(Structured diff data)
------------------------
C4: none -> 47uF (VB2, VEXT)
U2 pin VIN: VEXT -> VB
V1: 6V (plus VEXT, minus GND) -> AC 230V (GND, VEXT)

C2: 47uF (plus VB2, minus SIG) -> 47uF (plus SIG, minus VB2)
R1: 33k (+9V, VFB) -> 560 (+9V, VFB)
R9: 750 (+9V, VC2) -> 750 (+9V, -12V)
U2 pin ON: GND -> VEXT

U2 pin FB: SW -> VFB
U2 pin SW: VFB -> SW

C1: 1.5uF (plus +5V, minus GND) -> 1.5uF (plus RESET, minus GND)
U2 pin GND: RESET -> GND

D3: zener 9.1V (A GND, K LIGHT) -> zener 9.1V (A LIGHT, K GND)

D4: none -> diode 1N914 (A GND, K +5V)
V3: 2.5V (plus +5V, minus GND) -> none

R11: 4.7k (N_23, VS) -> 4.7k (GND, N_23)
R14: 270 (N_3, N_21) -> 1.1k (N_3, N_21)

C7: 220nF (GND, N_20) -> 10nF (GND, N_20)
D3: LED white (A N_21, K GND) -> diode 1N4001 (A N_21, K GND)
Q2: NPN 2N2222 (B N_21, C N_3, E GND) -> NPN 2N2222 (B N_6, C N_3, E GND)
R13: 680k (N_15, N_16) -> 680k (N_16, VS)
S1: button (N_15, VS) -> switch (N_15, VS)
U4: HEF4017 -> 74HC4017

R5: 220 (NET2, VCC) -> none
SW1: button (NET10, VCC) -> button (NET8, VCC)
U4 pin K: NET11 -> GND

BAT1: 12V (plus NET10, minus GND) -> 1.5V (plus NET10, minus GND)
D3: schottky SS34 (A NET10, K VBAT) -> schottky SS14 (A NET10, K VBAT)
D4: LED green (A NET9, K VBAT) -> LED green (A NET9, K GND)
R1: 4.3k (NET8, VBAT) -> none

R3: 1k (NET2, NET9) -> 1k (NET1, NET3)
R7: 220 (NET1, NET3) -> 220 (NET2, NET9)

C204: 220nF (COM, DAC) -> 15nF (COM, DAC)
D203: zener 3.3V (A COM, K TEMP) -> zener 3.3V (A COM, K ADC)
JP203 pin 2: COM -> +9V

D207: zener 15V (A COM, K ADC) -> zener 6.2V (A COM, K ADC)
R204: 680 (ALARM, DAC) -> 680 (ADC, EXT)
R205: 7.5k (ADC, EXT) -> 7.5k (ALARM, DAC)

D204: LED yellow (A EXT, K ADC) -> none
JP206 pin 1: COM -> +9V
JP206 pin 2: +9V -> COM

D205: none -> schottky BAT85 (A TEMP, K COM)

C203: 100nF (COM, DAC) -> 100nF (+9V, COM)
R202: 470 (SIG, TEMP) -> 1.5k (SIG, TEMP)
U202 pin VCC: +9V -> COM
------------------------
Exercise aim: Find the string "RESET" in the entries above. Copy each line where it occurs.

Your response:
C1: 1.5uF (plus +5V, minus GND) -> 1.5uF (plus RESET, minus GND)
U2 pin GND: RESET -> GND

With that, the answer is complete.